Records contained in a dataset:
★ ★ ★ ★ ★ ★ ★

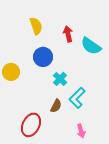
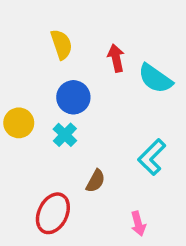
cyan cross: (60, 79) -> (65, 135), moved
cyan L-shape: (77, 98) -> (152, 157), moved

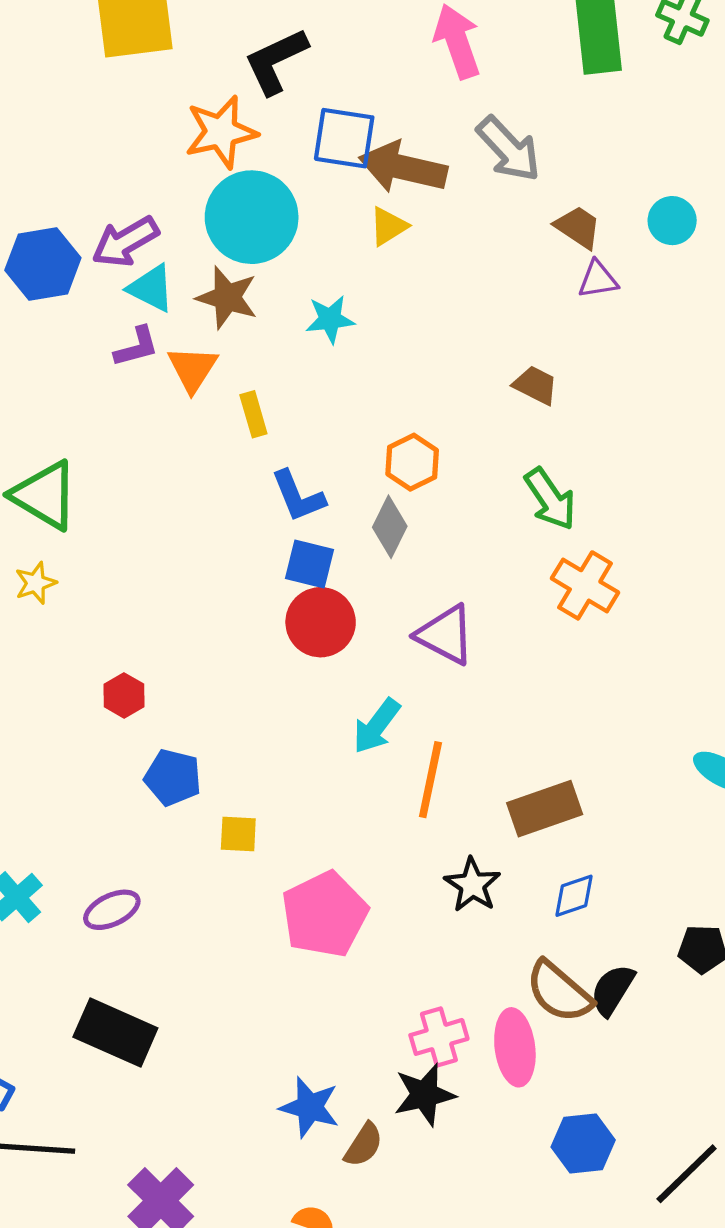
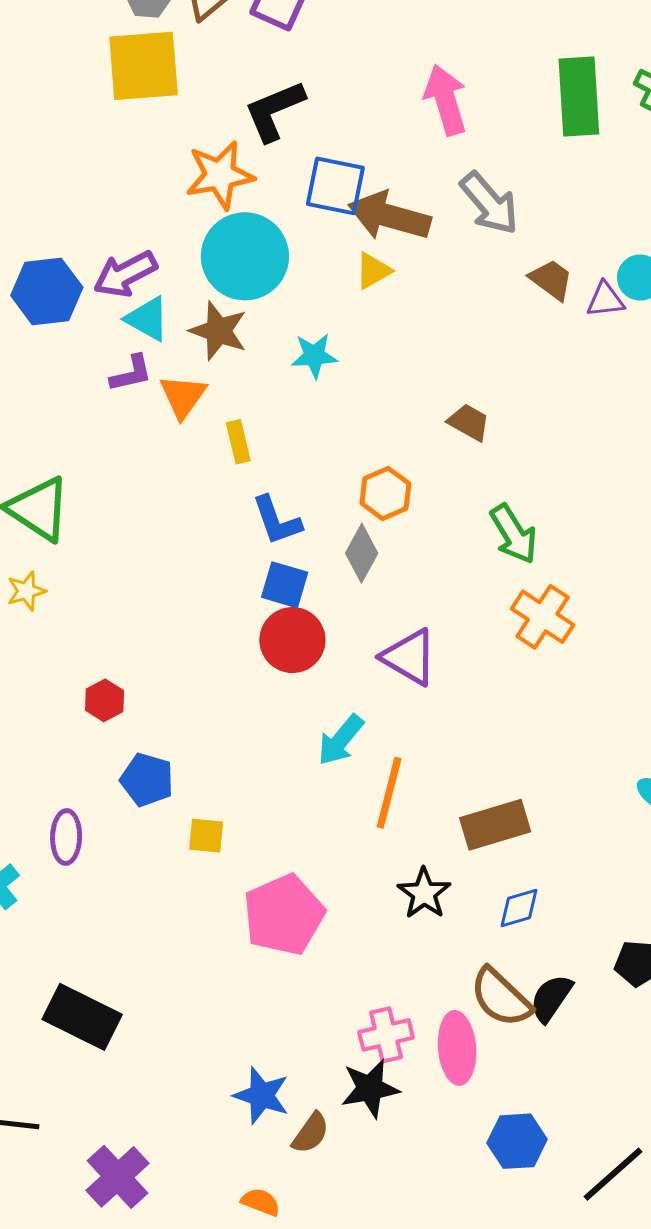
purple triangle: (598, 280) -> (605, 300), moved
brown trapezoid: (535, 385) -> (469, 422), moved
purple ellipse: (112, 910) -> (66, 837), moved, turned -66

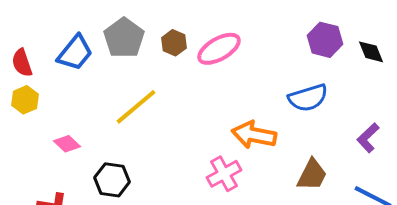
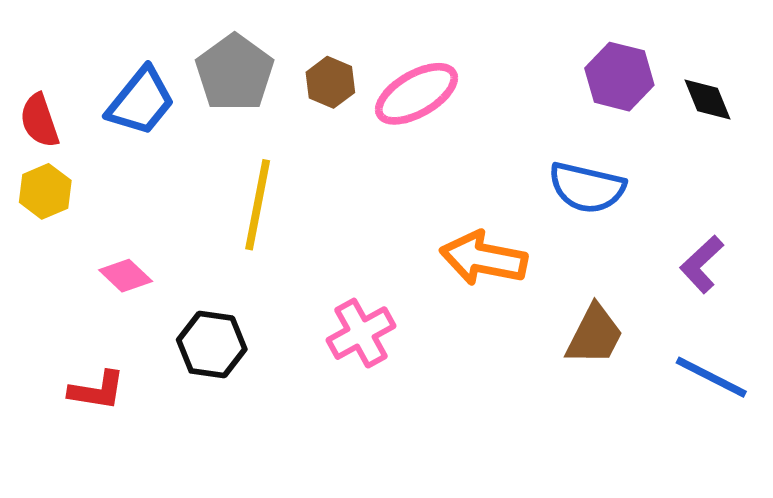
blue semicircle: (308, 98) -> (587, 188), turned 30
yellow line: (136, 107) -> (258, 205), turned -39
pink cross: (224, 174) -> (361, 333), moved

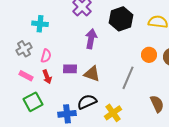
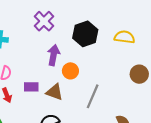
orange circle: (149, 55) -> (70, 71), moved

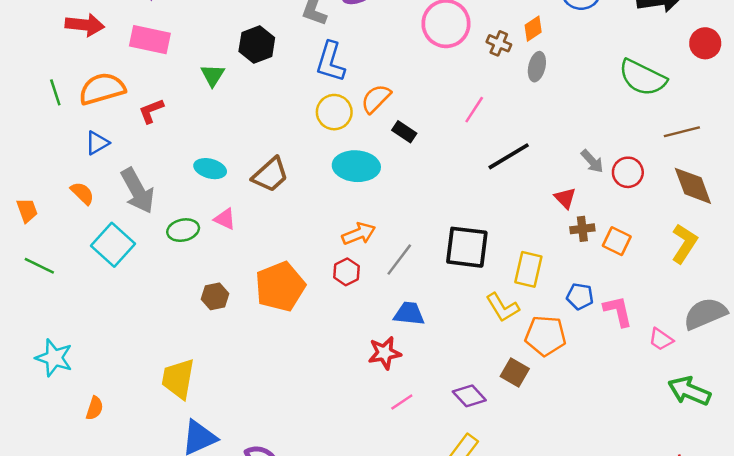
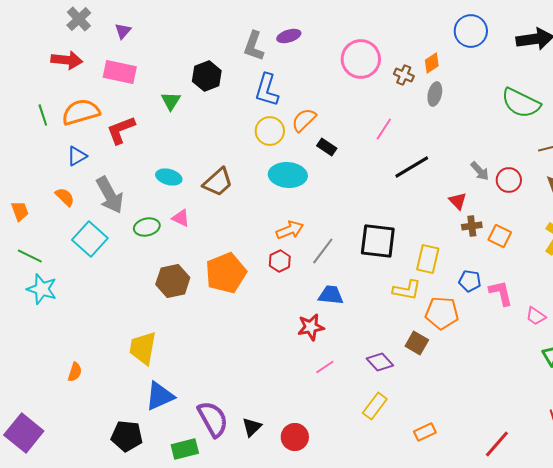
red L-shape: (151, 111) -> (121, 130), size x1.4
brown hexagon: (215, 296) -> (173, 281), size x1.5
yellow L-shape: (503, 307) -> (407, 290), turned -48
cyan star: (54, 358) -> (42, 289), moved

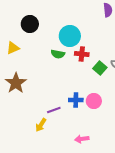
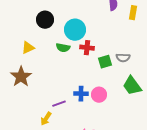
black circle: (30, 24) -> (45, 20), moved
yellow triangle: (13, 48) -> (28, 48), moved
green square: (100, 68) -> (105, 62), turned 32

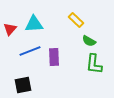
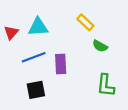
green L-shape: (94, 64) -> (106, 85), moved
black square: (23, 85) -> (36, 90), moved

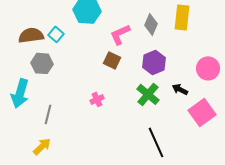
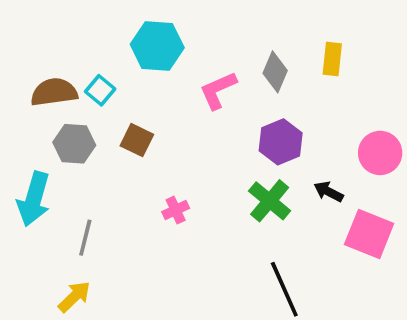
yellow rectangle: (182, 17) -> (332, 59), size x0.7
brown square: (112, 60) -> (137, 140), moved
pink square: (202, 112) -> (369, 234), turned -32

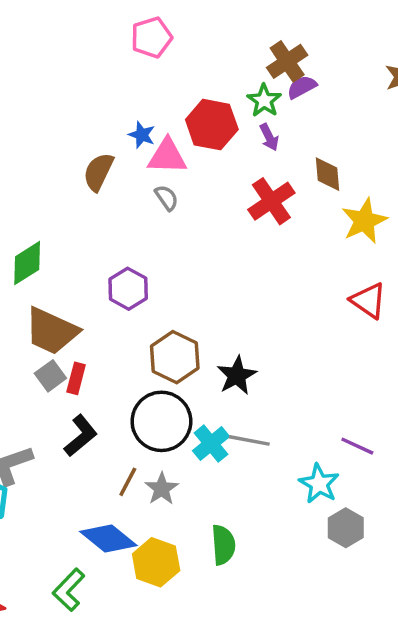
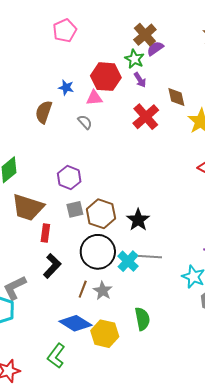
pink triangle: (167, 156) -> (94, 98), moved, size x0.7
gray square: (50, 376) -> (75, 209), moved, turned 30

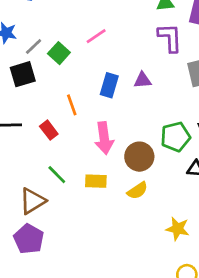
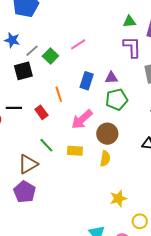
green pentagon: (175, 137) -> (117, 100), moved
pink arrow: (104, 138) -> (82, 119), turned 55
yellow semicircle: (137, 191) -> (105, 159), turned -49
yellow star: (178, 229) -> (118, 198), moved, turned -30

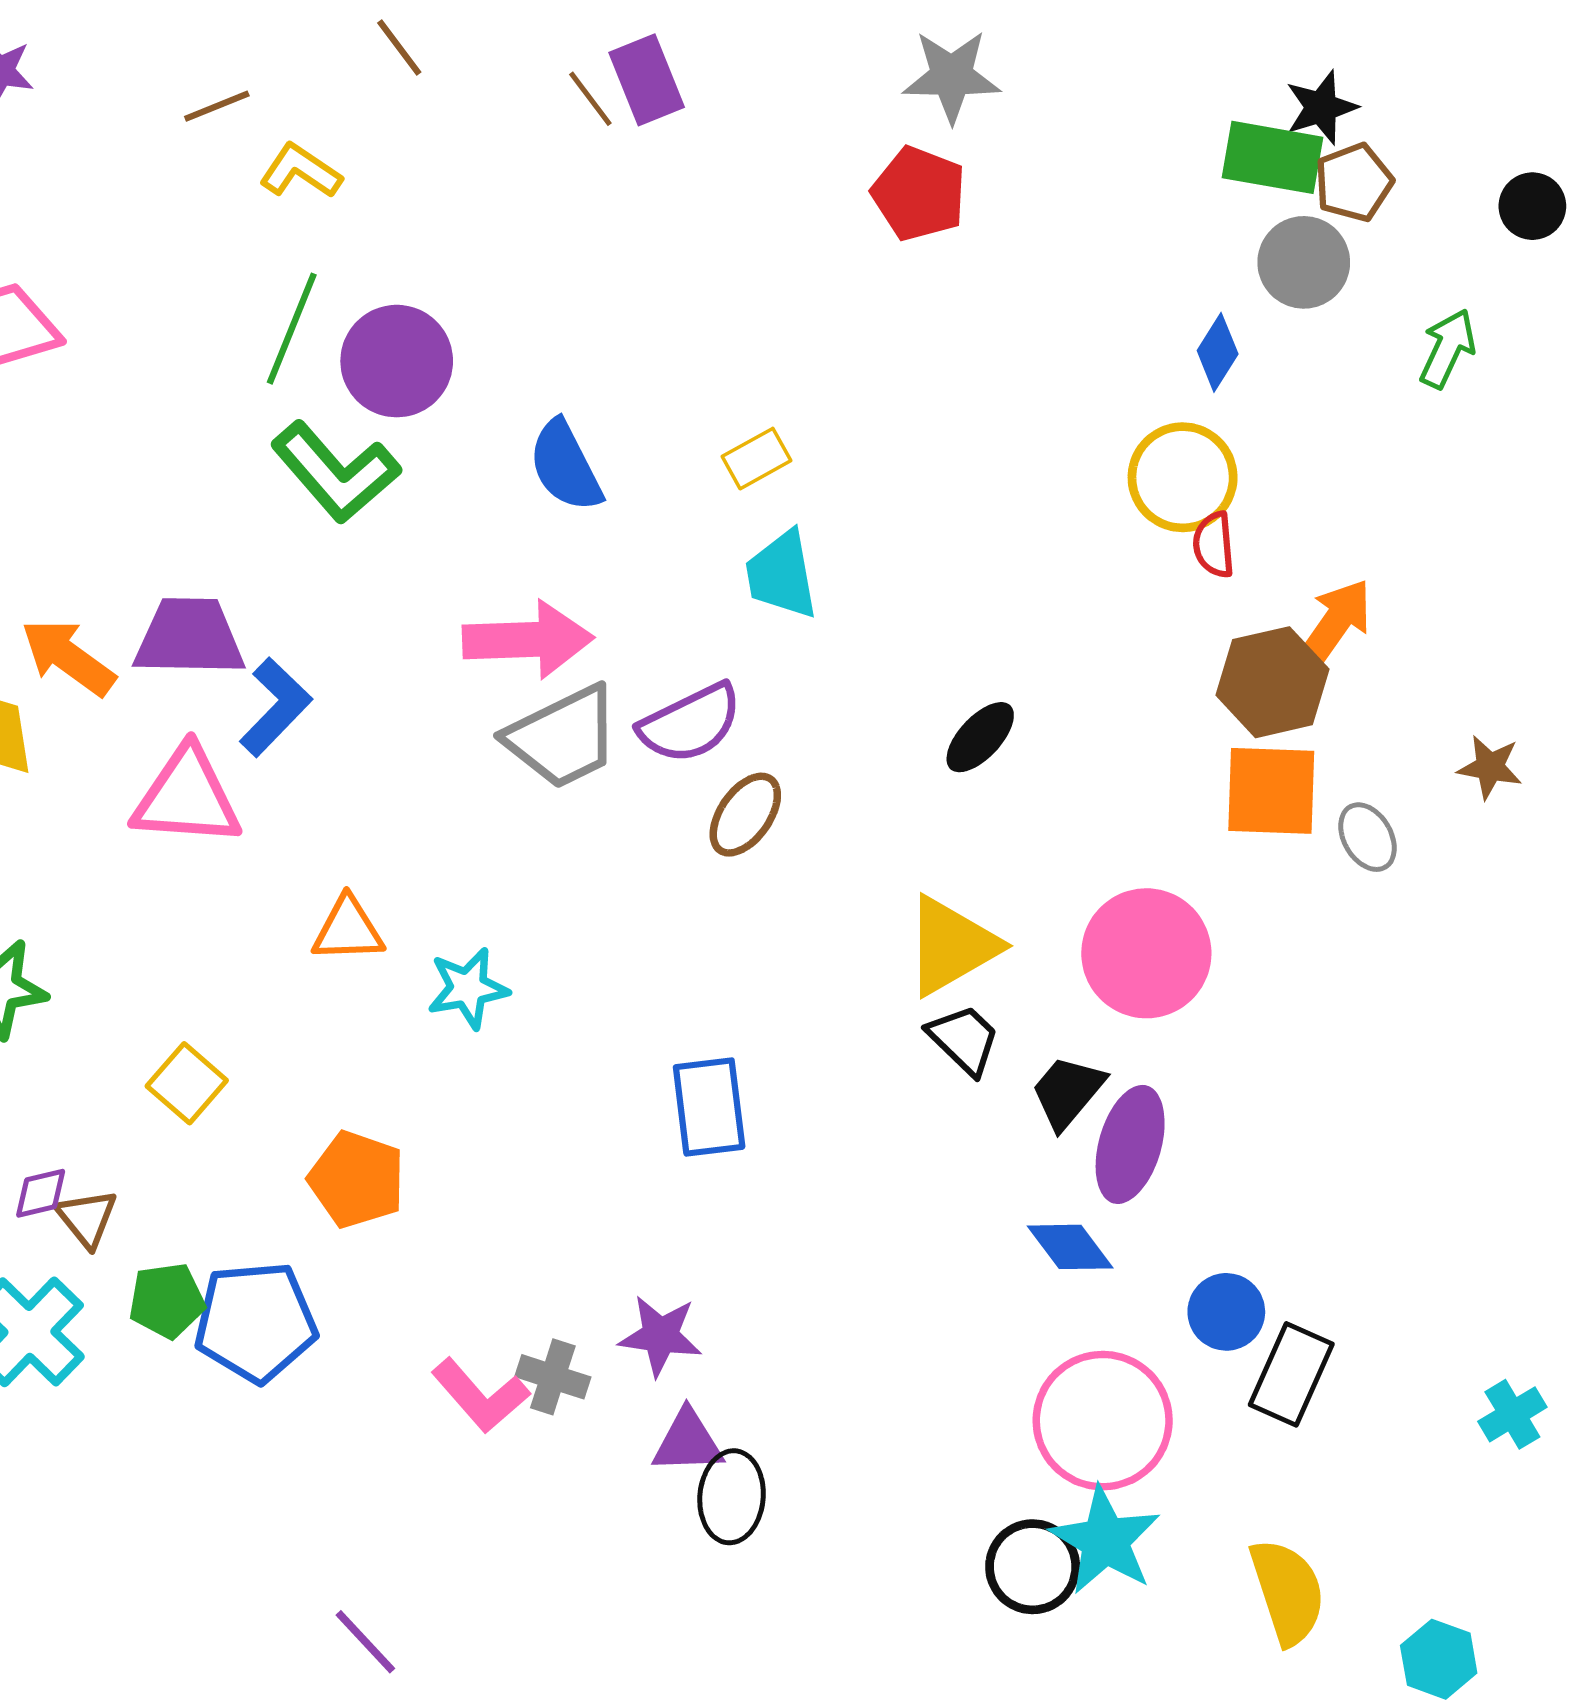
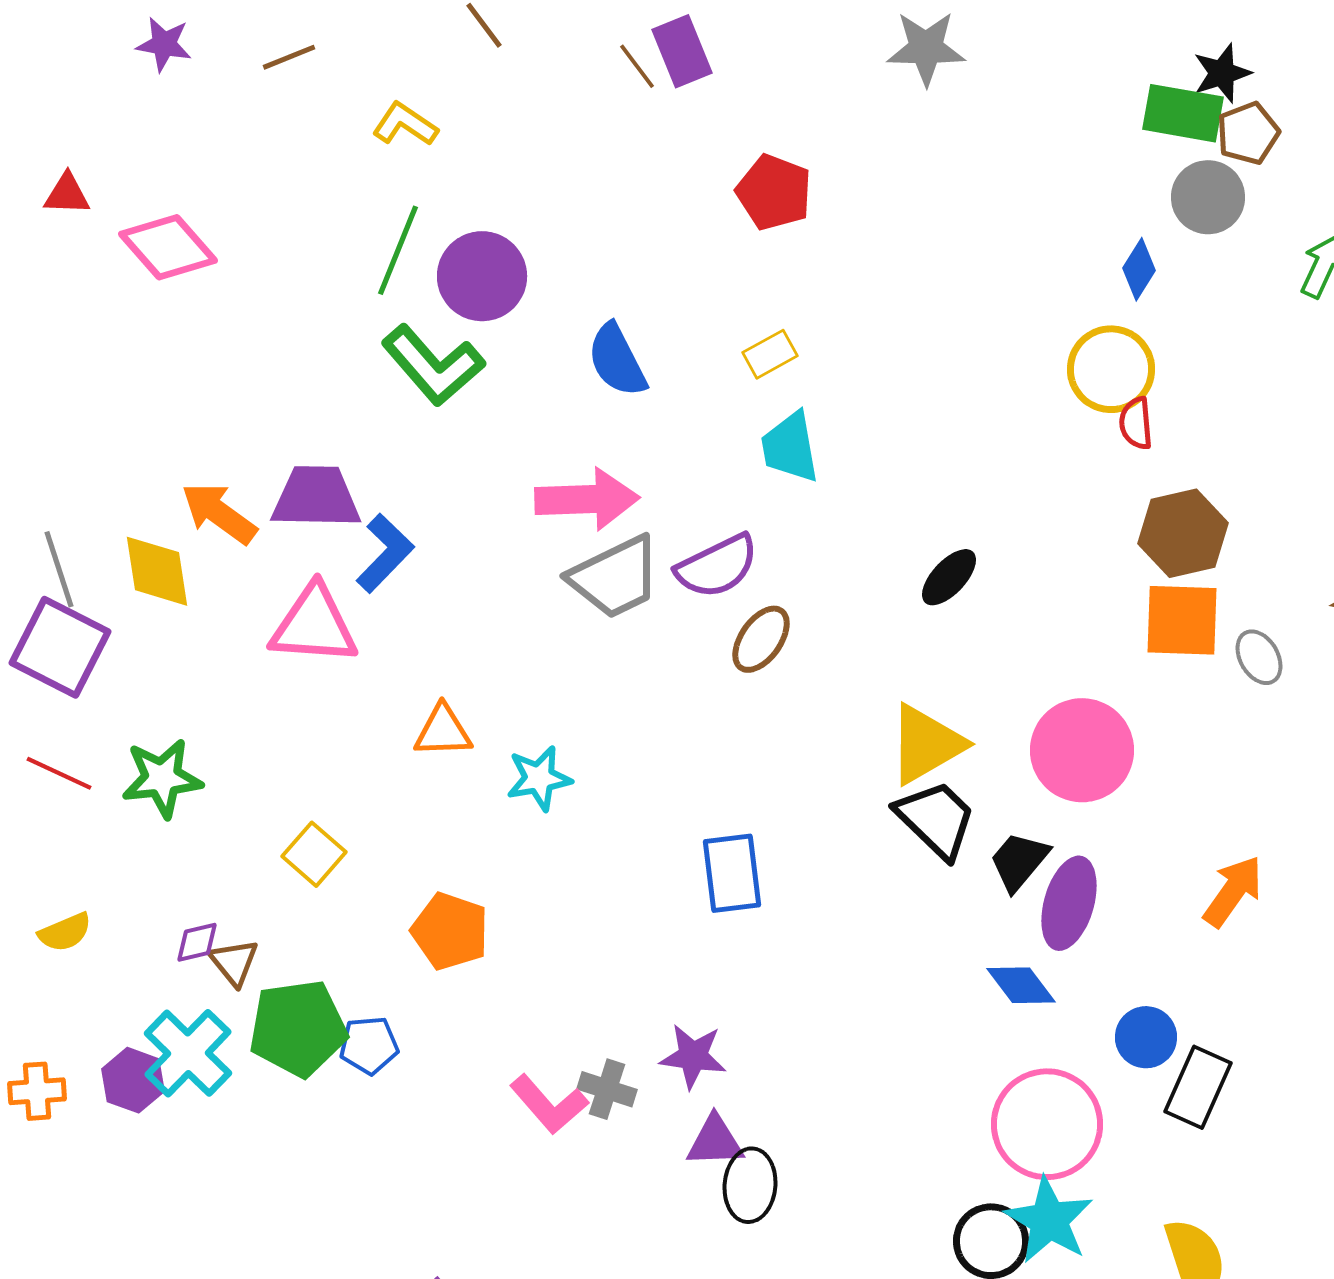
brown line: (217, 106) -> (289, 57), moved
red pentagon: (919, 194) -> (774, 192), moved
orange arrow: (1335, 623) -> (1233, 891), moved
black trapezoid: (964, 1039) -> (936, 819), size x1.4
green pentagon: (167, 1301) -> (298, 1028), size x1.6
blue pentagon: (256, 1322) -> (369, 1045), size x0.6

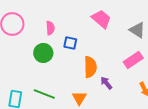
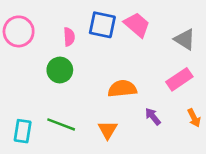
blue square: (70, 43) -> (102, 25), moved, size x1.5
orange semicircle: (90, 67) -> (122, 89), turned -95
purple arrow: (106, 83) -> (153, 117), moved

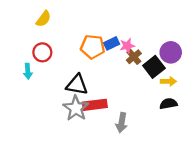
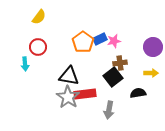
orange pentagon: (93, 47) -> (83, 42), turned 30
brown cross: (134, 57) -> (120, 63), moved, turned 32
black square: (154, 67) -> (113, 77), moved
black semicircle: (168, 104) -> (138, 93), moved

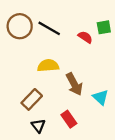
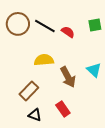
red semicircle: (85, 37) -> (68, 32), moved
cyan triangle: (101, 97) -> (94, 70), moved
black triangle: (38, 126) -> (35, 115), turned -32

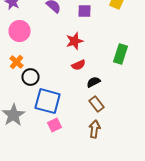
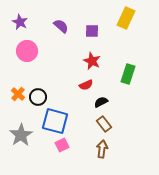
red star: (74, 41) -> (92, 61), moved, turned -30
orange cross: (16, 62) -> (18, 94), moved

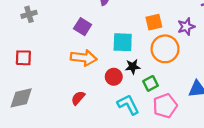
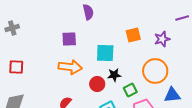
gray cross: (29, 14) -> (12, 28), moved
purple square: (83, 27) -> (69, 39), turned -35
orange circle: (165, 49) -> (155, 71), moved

★ ★ ★ ★ ★ ★ ★

== Prompt ==
Which lines above hold the string "gray"? Copy every one of them.

== Finished task ==
gray square: (50, 376) -> (75, 209), moved, turned 30
gray cross: (29, 14) -> (12, 28), moved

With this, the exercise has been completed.